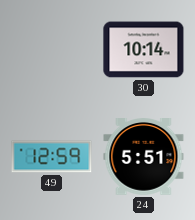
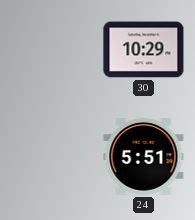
30: 10:14 -> 10:29
49: 12:59 -> none
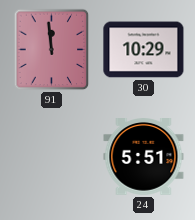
91: none -> 11:59
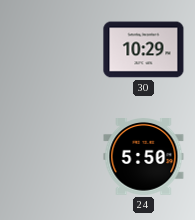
91: 11:59 -> none
24: 5:51 -> 5:50
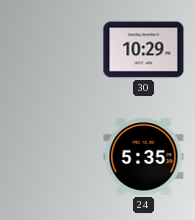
24: 5:50 -> 5:35
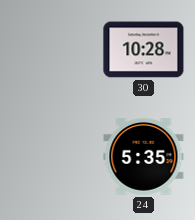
30: 10:29 -> 10:28
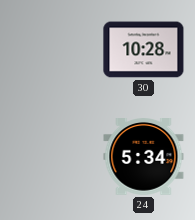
24: 5:35 -> 5:34
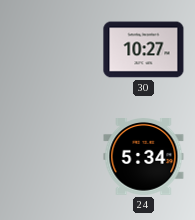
30: 10:28 -> 10:27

[Arbeitsauftrag] Stelle die Zeilen der Datensätze als Markdown-Tabelle mit den Spalten „Nr“ und „Inhalt“ dar, fortlaufend nummeriert und ohne Leerzeilen. Die Bilder sollen in der Tabelle nicht vorkommen.

[Schriftliche Antwort]
| Nr | Inhalt |
|---|---|
| 1 | 30: 10:14 -> 10:29 |
| 2 | 49: 12:59 -> none |
| 3 | 91: none -> 11:59 |
| 4 | 91: 11:59 -> none |
| 5 | 24: 5:51 -> 5:50 |
| 6 | 24: 5:50 -> 5:35 |
| 7 | 30: 10:29 -> 10:28 |
| 8 | 24: 5:35 -> 5:34 |
| 9 | 30: 10:28 -> 10:27 |